= Records from a data source =
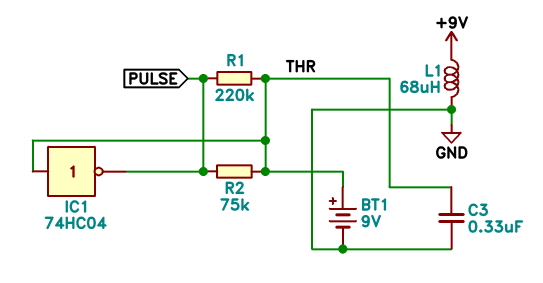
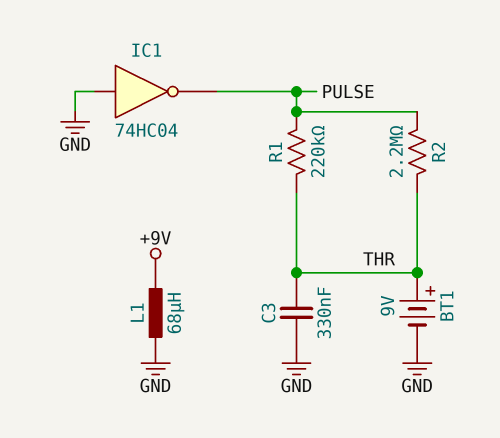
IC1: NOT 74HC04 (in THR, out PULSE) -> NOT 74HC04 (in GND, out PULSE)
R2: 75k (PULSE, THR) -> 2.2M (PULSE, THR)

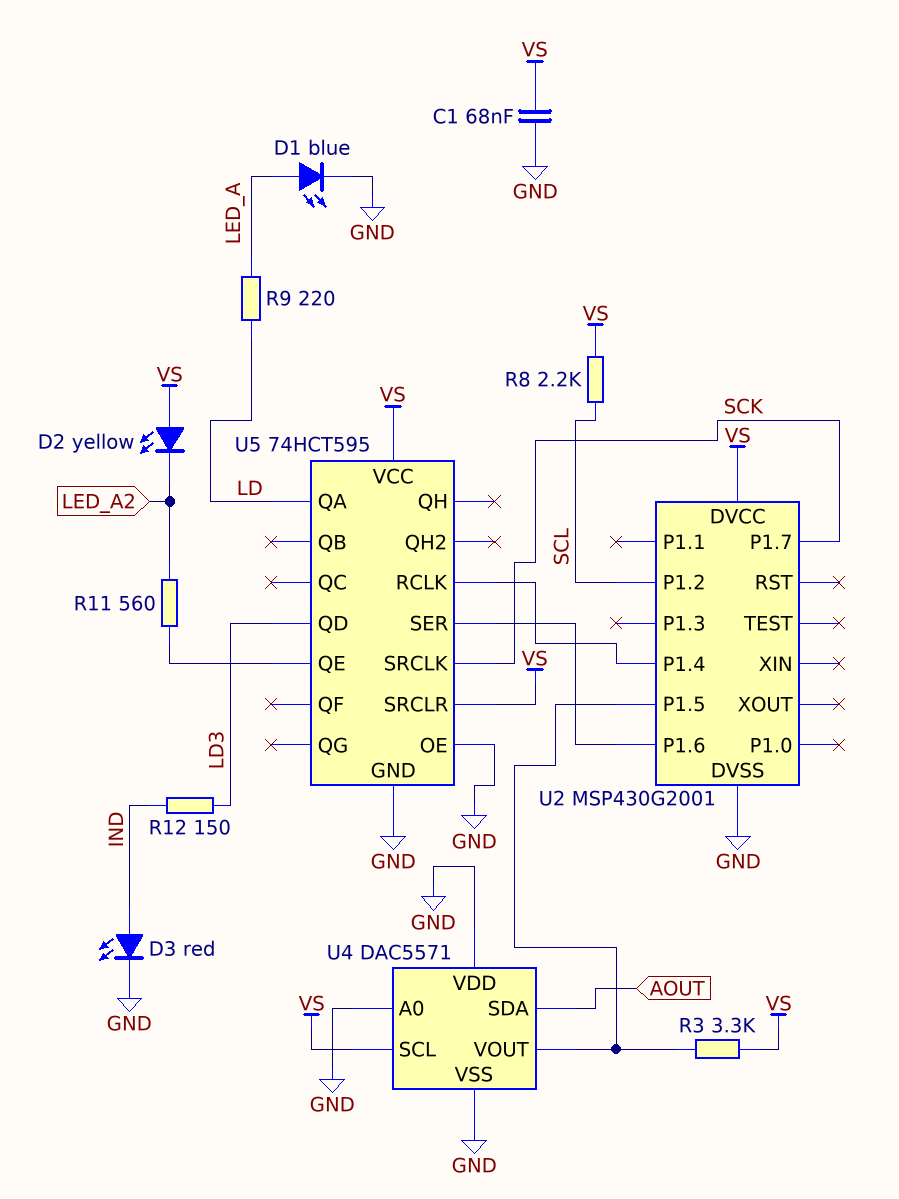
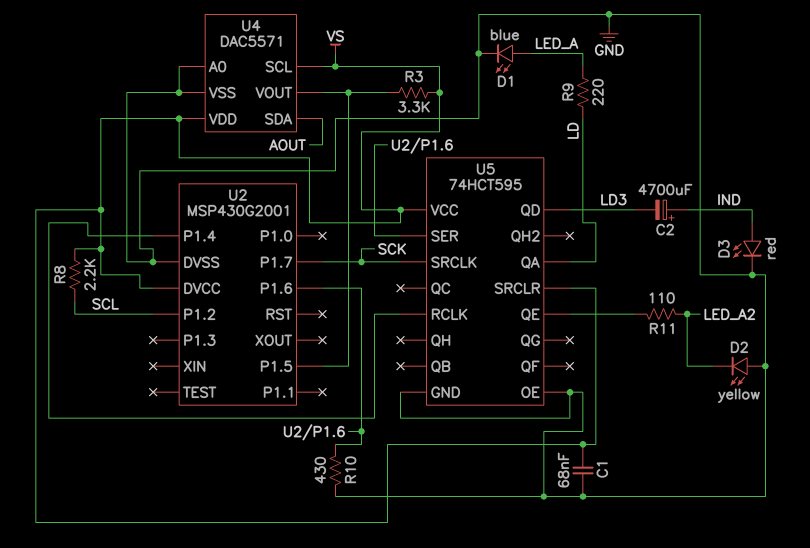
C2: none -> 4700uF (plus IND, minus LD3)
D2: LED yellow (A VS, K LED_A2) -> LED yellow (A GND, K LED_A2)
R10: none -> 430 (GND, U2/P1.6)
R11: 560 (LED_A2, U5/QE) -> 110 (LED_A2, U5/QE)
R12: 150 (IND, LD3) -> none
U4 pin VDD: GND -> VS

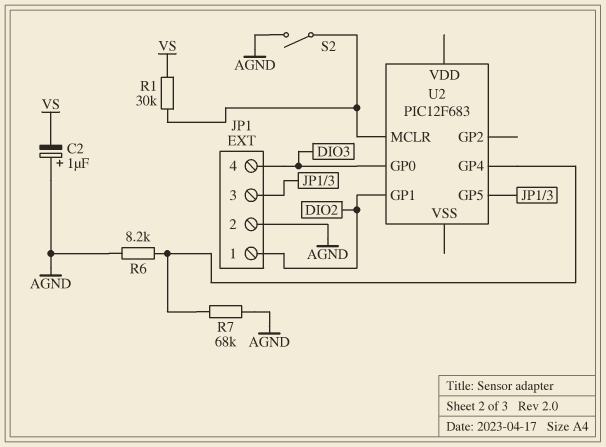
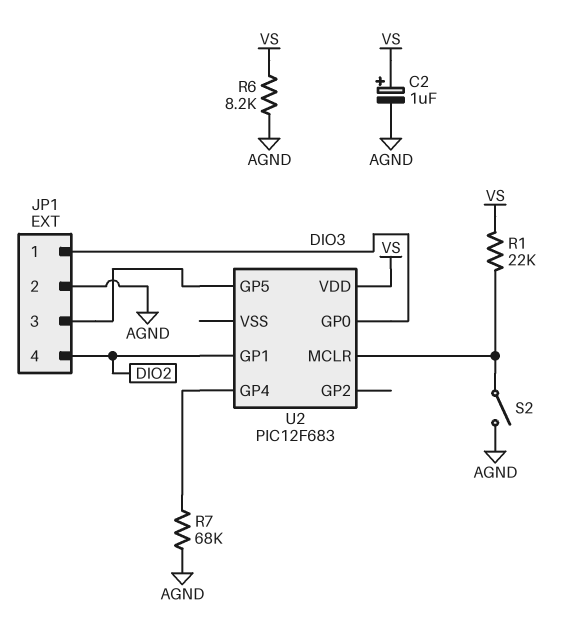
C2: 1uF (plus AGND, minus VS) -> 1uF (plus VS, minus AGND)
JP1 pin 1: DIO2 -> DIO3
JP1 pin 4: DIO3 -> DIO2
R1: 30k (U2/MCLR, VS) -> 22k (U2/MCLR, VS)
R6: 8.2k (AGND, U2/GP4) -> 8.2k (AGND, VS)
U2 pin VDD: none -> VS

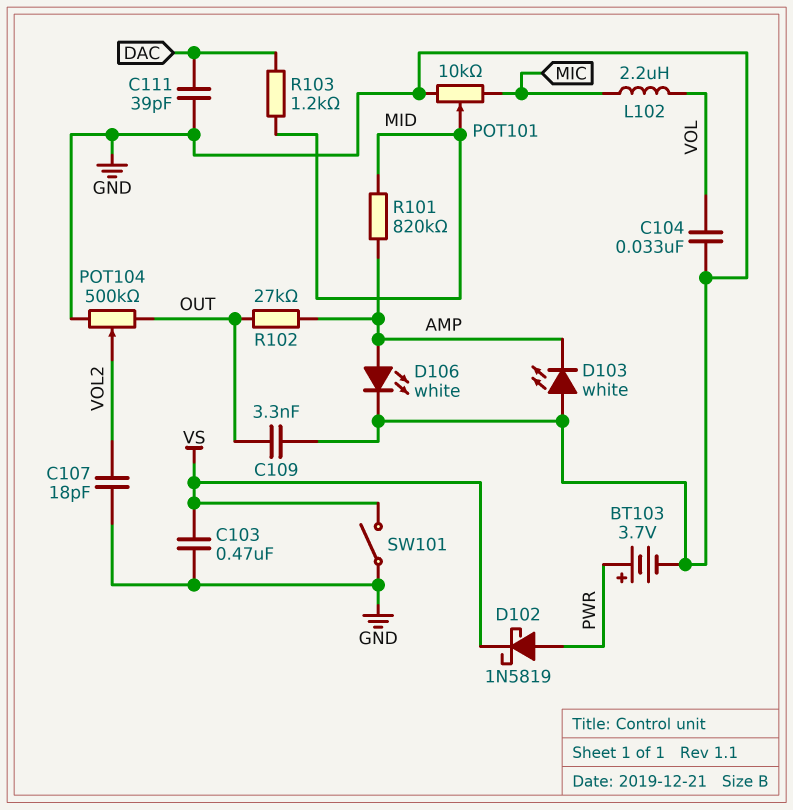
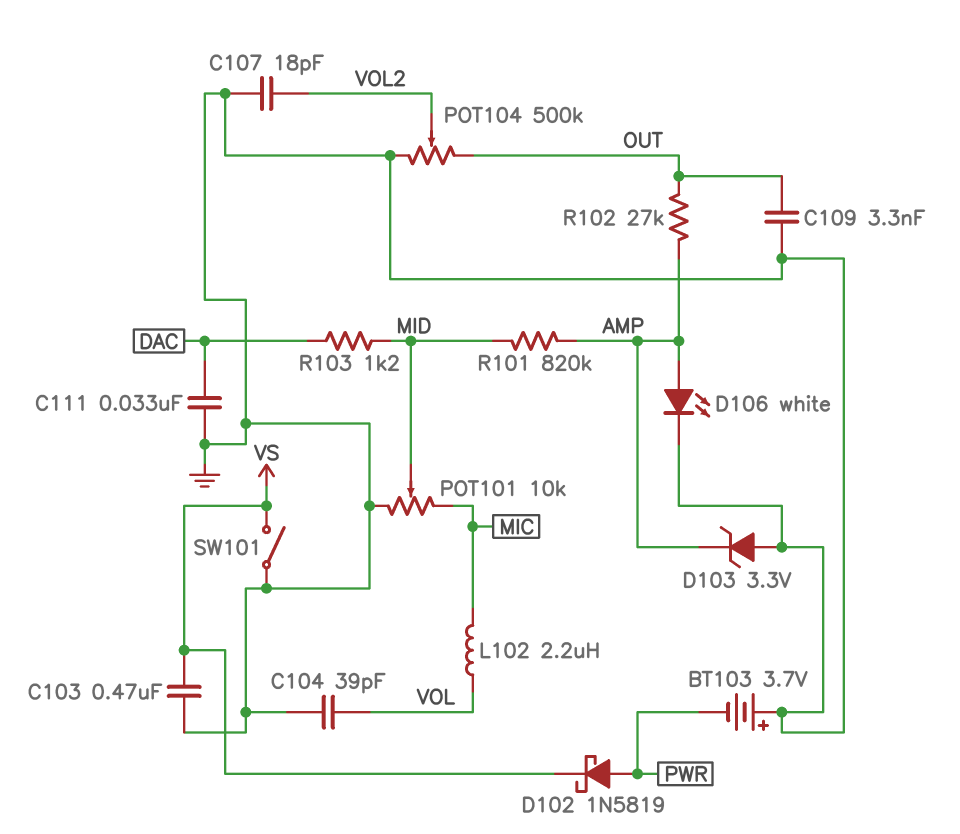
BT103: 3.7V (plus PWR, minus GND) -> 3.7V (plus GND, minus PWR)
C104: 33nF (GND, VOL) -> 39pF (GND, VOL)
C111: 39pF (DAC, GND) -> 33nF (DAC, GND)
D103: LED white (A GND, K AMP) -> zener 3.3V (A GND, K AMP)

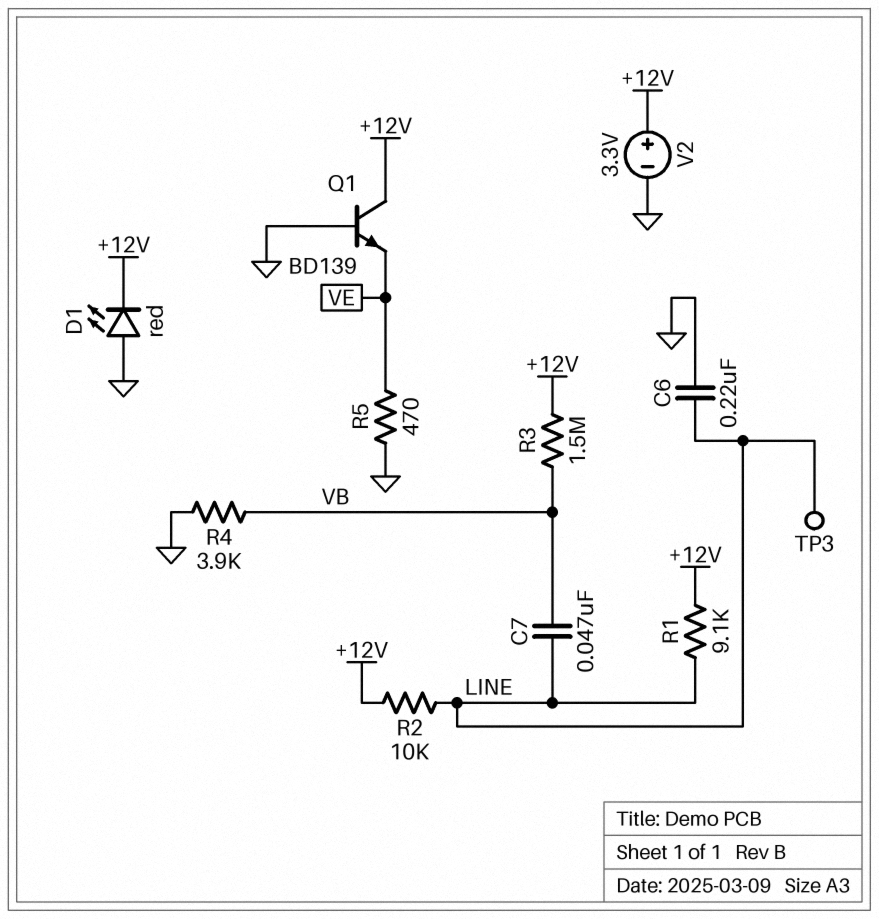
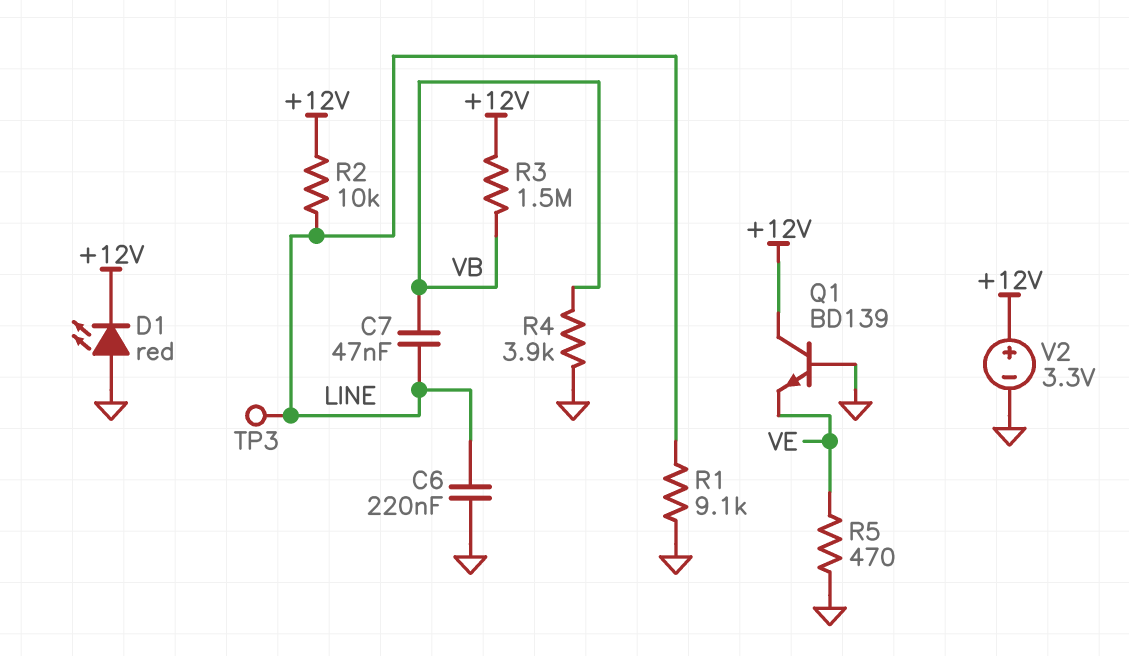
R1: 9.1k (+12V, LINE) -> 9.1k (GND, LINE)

= What you should do =
Restate the records above in full, word for word. Keep pictures out.

= Solution =
IC1: NOT 74HC04 (in THR, out PULSE) -> NOT 74HC04 (in GND, out PULSE)
R2: 75k (PULSE, THR) -> 2.2M (PULSE, THR)

C2: none -> 4700uF (plus IND, minus LD3)
D2: LED yellow (A VS, K LED_A2) -> LED yellow (A GND, K LED_A2)
R10: none -> 430 (GND, U2/P1.6)
R11: 560 (LED_A2, U5/QE) -> 110 (LED_A2, U5/QE)
R12: 150 (IND, LD3) -> none
U4 pin VDD: GND -> VS

C2: 1uF (plus AGND, minus VS) -> 1uF (plus VS, minus AGND)
JP1 pin 1: DIO2 -> DIO3
JP1 pin 4: DIO3 -> DIO2
R1: 30k (U2/MCLR, VS) -> 22k (U2/MCLR, VS)
R6: 8.2k (AGND, U2/GP4) -> 8.2k (AGND, VS)
U2 pin VDD: none -> VS

BT103: 3.7V (plus PWR, minus GND) -> 3.7V (plus GND, minus PWR)
C104: 33nF (GND, VOL) -> 39pF (GND, VOL)
C111: 39pF (DAC, GND) -> 33nF (DAC, GND)
D103: LED white (A GND, K AMP) -> zener 3.3V (A GND, K AMP)

R1: 9.1k (+12V, LINE) -> 9.1k (GND, LINE)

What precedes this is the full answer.